# Exercise goal
Only lines with the string "pawn" matter here; gather them from the material below.

# Provided records
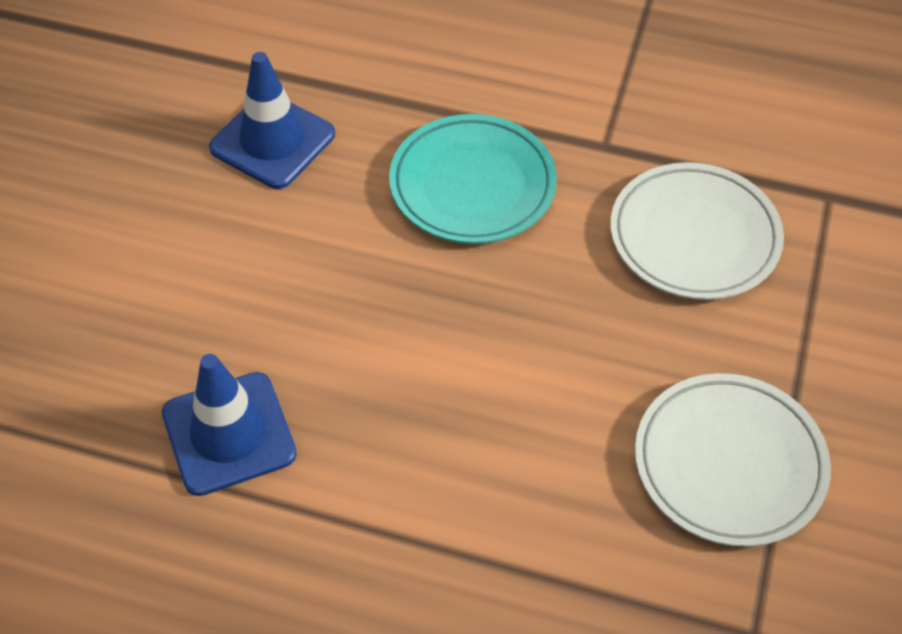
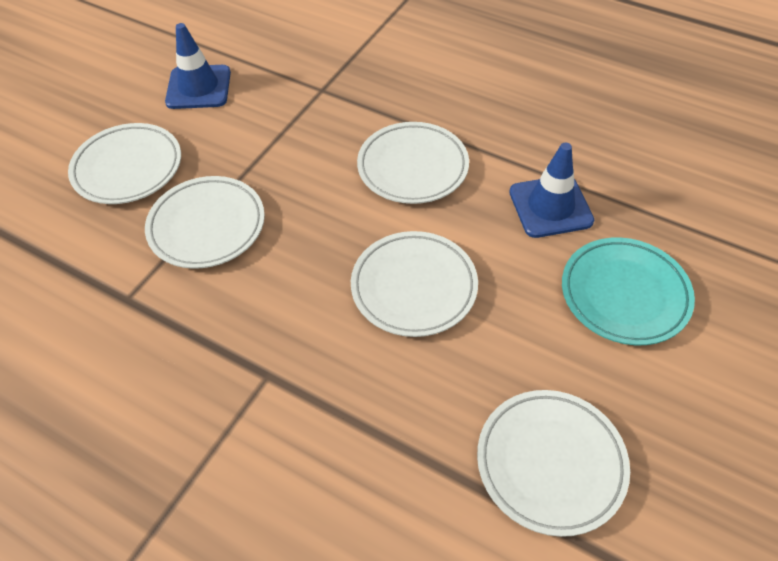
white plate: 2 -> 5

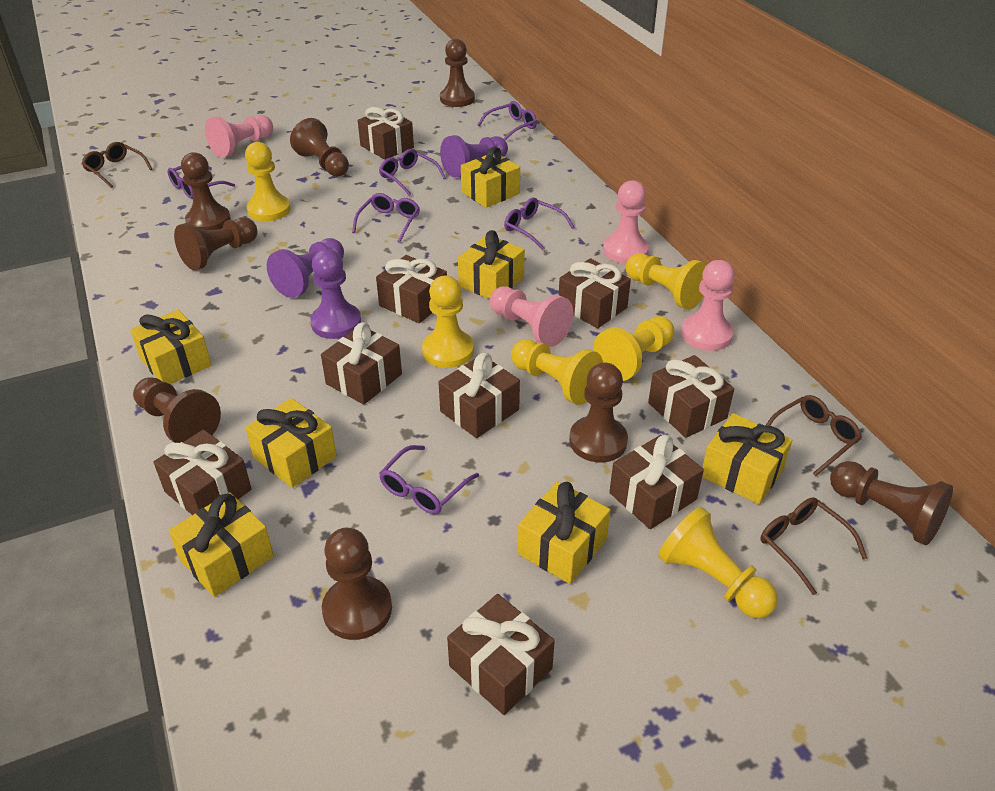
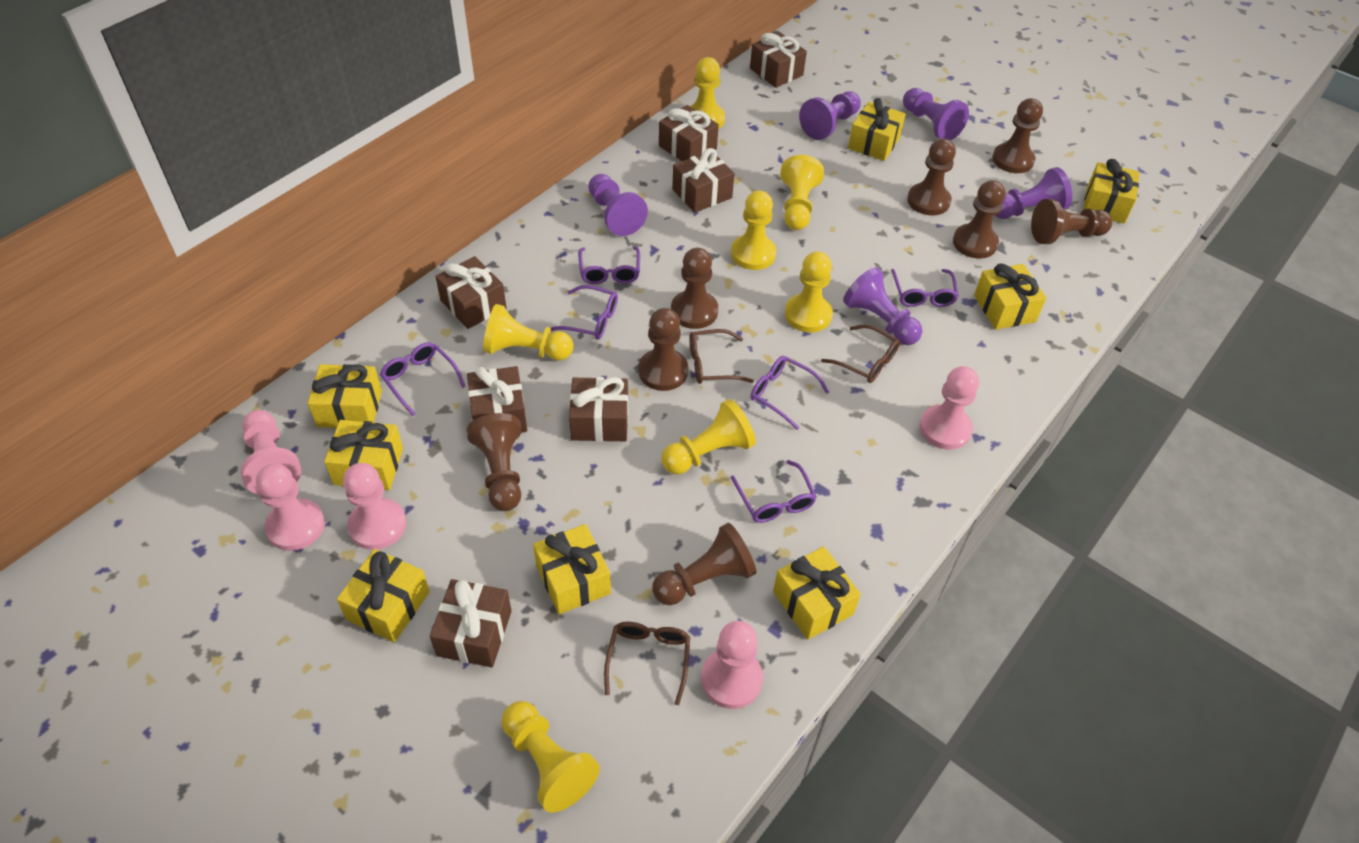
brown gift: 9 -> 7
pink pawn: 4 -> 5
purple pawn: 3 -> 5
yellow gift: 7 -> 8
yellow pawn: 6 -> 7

---

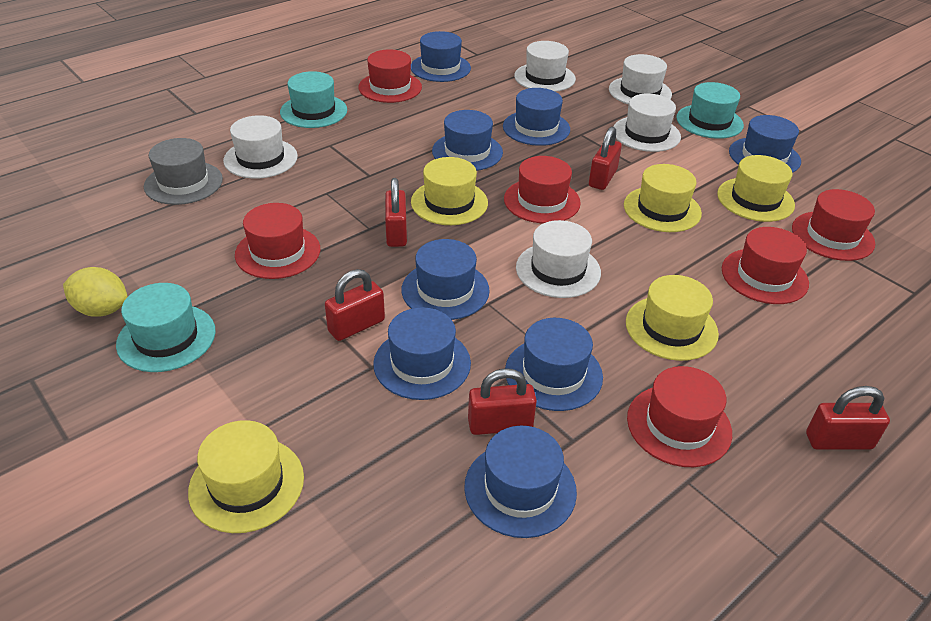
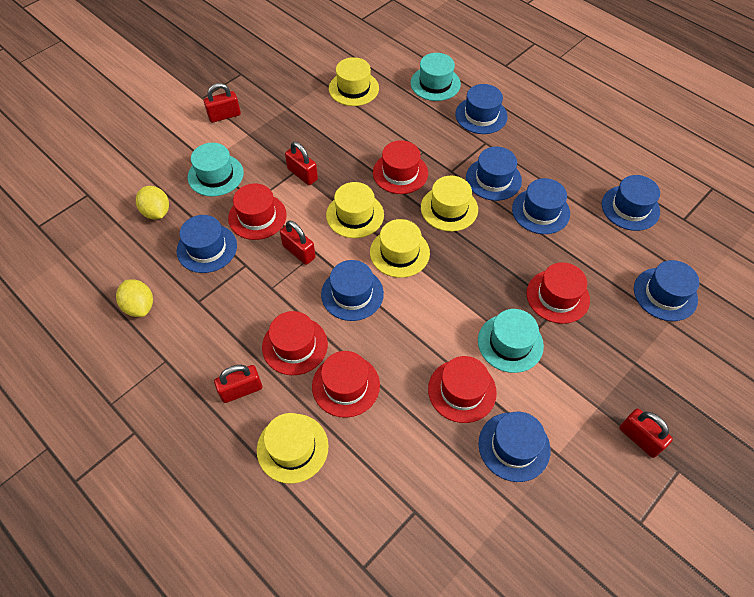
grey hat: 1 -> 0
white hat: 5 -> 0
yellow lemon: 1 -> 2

# Result below
pink pawn: 4 -> 5
purple pawn: 3 -> 5
yellow pawn: 6 -> 7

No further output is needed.